--- DATA LISTING ---

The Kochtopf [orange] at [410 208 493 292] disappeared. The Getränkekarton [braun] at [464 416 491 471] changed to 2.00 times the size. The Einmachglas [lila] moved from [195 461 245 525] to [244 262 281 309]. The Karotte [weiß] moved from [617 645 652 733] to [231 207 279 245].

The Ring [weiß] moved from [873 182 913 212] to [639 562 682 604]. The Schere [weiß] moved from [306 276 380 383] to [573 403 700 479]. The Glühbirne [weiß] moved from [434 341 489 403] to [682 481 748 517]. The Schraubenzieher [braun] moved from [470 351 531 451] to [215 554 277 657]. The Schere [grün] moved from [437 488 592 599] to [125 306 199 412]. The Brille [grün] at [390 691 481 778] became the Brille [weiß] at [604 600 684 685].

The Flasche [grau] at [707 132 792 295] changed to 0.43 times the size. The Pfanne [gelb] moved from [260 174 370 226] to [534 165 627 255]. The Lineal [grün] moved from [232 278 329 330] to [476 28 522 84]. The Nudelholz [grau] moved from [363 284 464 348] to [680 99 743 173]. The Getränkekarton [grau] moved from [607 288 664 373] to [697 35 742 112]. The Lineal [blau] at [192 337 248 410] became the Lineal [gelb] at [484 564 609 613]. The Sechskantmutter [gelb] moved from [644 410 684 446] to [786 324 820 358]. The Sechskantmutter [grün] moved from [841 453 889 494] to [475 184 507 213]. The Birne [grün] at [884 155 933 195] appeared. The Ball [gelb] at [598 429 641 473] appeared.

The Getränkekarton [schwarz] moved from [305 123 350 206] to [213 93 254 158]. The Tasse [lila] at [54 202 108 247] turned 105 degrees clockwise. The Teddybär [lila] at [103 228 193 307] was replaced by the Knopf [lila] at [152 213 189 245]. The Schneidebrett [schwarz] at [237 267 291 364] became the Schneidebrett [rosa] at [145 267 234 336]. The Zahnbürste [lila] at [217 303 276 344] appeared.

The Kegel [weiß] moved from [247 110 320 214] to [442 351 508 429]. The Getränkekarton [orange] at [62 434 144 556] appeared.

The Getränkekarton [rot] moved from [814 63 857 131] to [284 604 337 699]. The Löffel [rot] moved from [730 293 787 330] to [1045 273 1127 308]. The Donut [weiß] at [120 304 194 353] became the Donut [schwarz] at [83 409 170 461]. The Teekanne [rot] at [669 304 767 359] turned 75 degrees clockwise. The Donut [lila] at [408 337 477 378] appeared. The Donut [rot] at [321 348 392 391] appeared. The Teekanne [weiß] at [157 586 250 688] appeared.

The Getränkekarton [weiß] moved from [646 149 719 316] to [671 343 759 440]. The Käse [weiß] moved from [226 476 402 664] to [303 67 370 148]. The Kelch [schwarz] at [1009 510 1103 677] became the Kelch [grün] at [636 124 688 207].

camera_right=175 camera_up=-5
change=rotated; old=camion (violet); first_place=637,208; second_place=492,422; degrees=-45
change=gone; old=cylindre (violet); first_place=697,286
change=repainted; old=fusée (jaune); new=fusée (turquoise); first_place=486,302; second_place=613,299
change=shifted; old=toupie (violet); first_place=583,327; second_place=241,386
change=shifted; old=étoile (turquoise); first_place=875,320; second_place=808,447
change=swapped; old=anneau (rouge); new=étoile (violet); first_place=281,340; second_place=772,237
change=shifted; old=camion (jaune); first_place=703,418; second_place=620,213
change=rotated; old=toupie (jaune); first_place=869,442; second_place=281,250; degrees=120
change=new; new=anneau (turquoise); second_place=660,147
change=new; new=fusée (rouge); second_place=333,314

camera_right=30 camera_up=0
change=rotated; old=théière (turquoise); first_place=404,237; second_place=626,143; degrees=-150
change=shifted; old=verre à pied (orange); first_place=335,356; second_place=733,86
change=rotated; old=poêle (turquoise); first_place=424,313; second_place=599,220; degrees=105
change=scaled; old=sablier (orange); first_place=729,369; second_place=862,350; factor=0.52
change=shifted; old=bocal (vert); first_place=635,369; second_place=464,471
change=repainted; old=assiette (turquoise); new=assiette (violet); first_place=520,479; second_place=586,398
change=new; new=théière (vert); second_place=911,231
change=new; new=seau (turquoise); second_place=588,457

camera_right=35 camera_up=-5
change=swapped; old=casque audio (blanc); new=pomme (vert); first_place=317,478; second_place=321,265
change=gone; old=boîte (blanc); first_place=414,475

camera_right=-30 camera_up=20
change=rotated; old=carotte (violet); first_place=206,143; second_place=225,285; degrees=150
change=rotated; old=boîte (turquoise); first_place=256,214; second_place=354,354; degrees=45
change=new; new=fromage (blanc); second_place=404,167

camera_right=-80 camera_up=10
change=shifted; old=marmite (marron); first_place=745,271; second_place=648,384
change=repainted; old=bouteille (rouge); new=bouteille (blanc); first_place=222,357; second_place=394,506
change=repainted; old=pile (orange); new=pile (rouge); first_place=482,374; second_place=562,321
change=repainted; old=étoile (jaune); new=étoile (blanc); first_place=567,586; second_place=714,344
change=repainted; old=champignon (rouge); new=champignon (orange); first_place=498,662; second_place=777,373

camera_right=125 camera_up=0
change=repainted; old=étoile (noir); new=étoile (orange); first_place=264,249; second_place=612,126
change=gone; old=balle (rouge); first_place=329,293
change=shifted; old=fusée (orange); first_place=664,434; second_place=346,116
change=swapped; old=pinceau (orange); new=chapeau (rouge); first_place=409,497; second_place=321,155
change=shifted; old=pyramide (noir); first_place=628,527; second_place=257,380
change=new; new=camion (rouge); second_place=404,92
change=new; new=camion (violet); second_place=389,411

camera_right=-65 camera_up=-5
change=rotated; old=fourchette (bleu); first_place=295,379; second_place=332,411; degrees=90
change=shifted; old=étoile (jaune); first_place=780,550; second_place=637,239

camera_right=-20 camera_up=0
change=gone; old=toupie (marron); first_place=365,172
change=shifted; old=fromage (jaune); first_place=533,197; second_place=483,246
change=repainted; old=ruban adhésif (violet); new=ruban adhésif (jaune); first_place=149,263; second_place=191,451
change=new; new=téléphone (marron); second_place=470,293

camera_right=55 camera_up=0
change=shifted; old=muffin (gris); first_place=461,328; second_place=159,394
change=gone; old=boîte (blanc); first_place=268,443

---

ABOUT THIS EXERCISE —
Please report every line of the records above that contains the word "anneau".

EXERCISE ANSWER —
change=swapped; old=anneau (rouge); new=étoile (violet); first_place=281,340; second_place=772,237
change=new; new=anneau (turquoise); second_place=660,147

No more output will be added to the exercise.